▸ What is required: Transcribe, without any alteration, only the lines that begin at the line containing "PIR3 pin OUT: D5 -> D2" and run to the last line below.

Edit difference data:

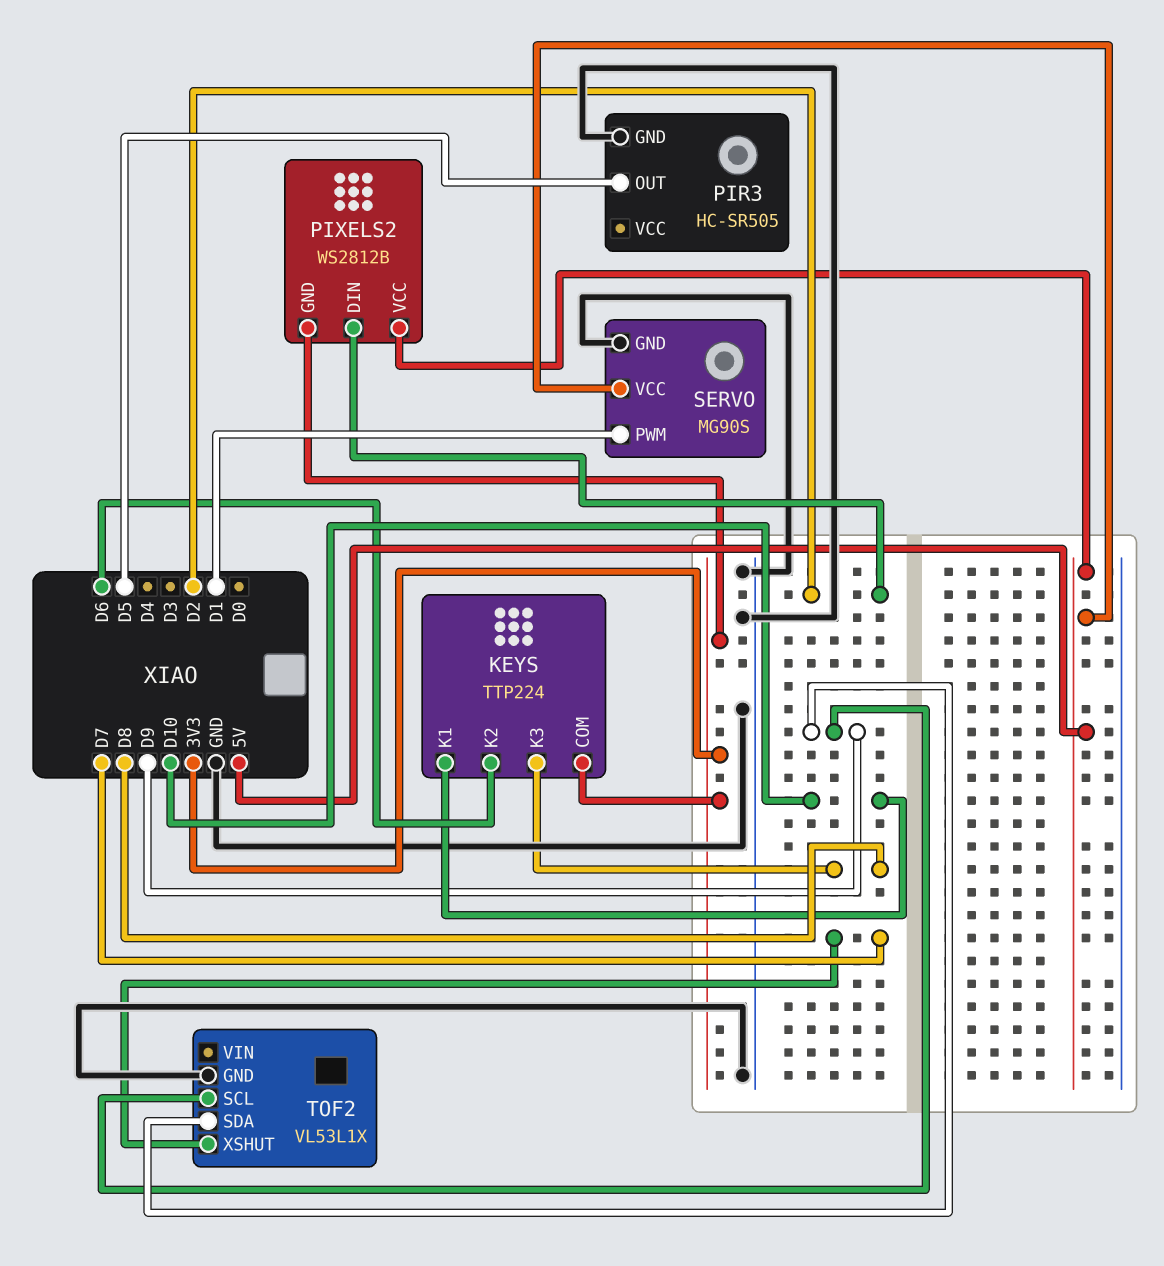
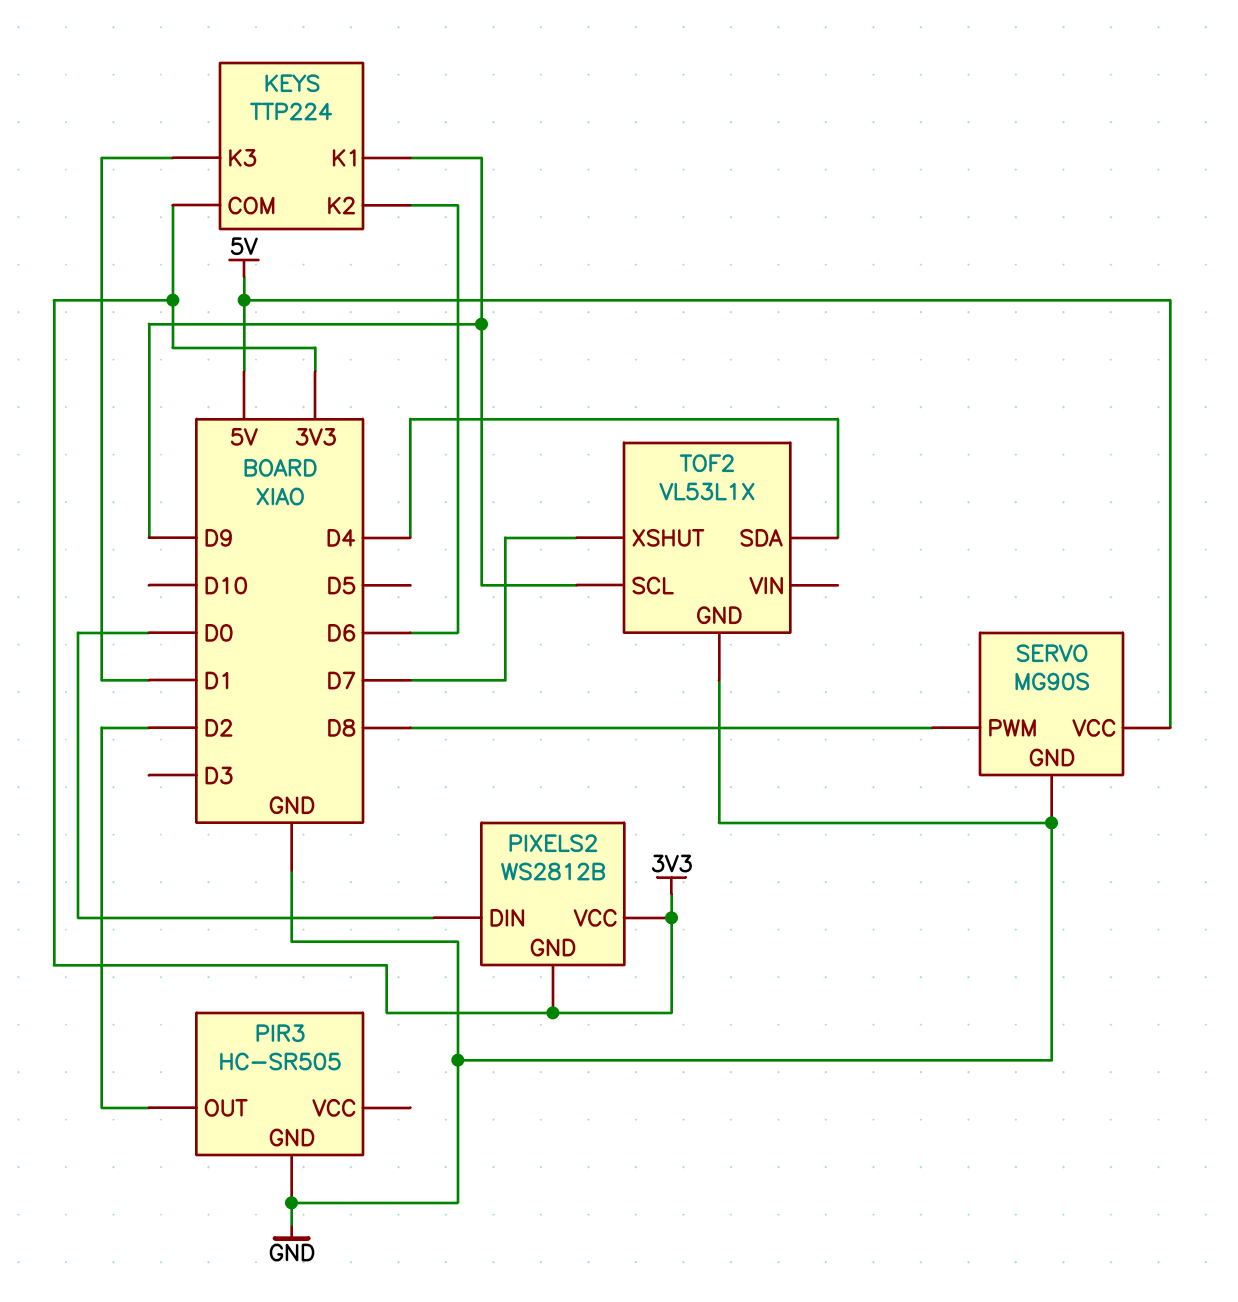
KEYS pin K1: D10 -> D9
KEYS pin K3: D8 -> D1
PIR3 pin OUT: D5 -> D2
PIXELS2 pin DIN: D2 -> D0
PIXELS2 pin VCC: 5V -> 3V3
SERVO pin PWM: D1 -> D8
TOF2 pin SDA: D9 -> D4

▸ Expected answer:
PIR3 pin OUT: D5 -> D2
PIXELS2 pin DIN: D2 -> D0
PIXELS2 pin VCC: 5V -> 3V3
SERVO pin PWM: D1 -> D8
TOF2 pin SDA: D9 -> D4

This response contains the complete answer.